[Scene edit records]
BEGIN

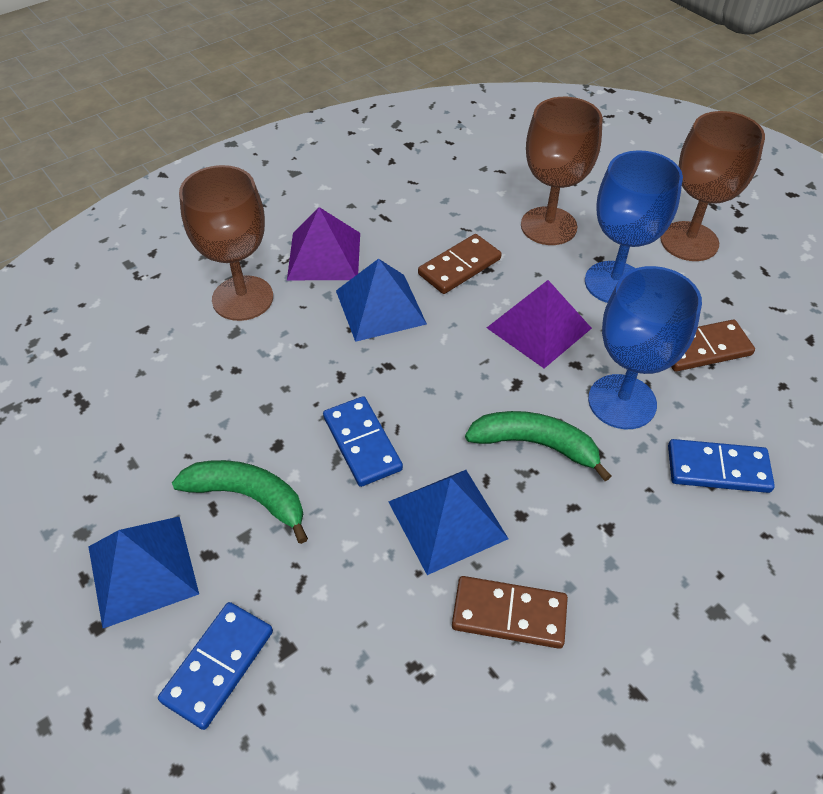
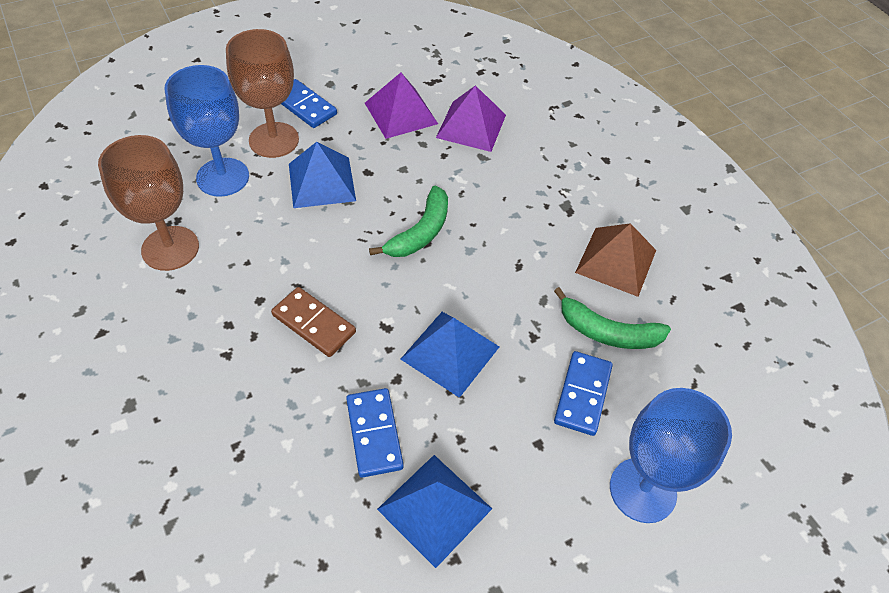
brown domino: 3 -> 1
brown goblet: 3 -> 2
brown pyramid: 0 -> 1

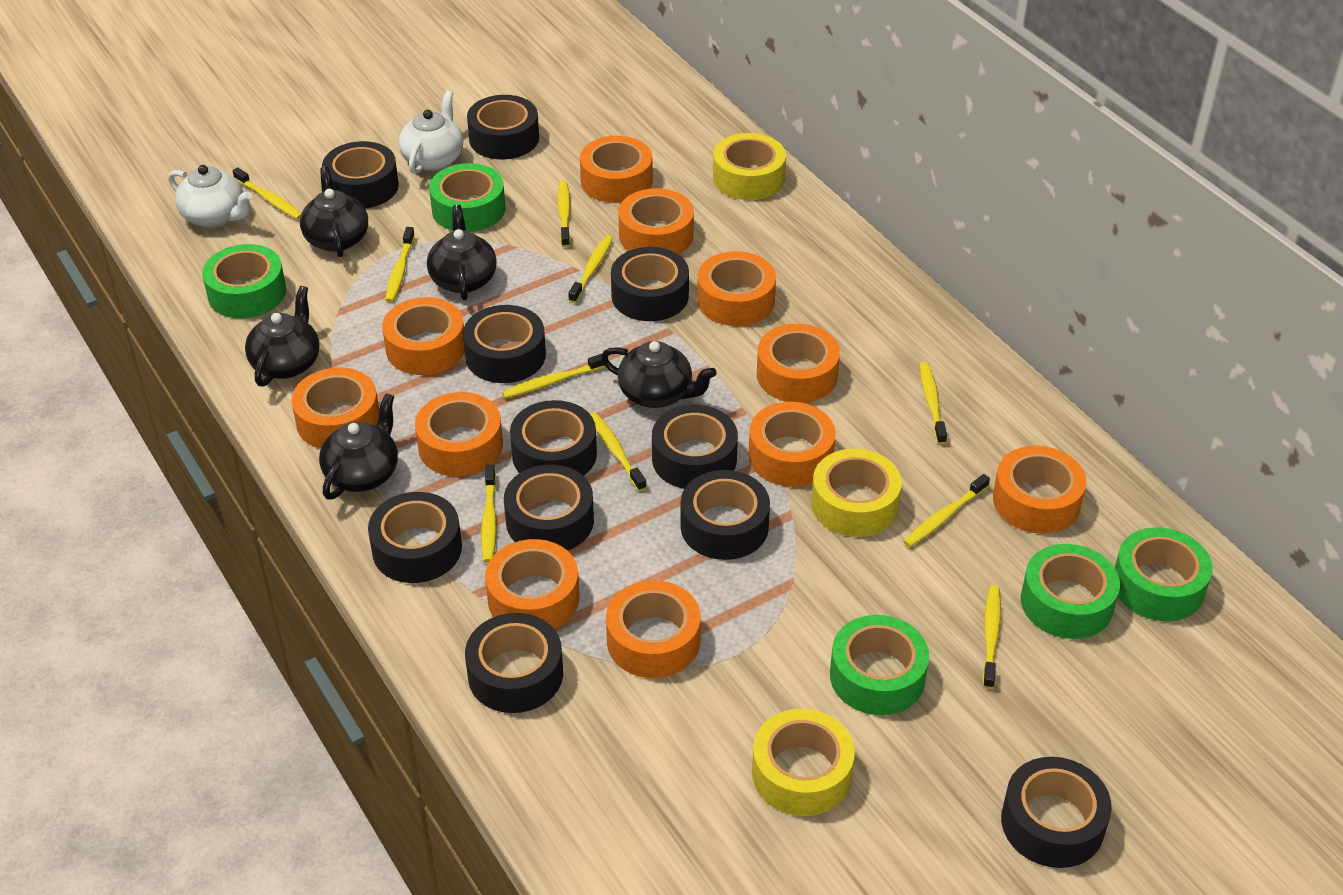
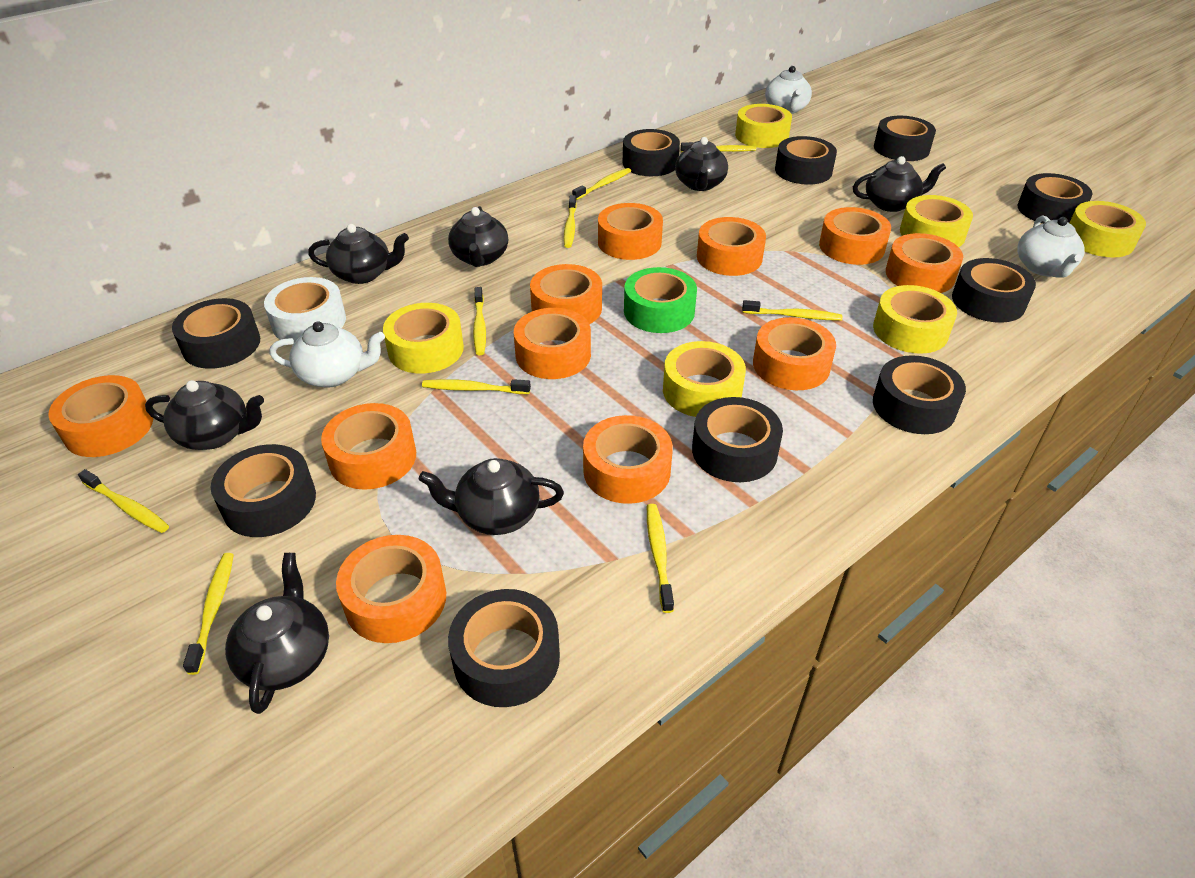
black tape: 11 -> 10
black teapot: 5 -> 7
green tape: 5 -> 1
white tape: 0 -> 1
white teapot: 2 -> 3
yellow tape: 3 -> 6
yellow toothbrush: 10 -> 9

END

TASK INSTRUCTIONS:
Both the line containing "brown goblet: 3 -> 2" and the last line of the records above belong in the exact copy, along with every line between them; pictures do not.

EXERCISE ANSWER:
brown goblet: 3 -> 2
brown pyramid: 0 -> 1

black tape: 11 -> 10
black teapot: 5 -> 7
green tape: 5 -> 1
white tape: 0 -> 1
white teapot: 2 -> 3
yellow tape: 3 -> 6
yellow toothbrush: 10 -> 9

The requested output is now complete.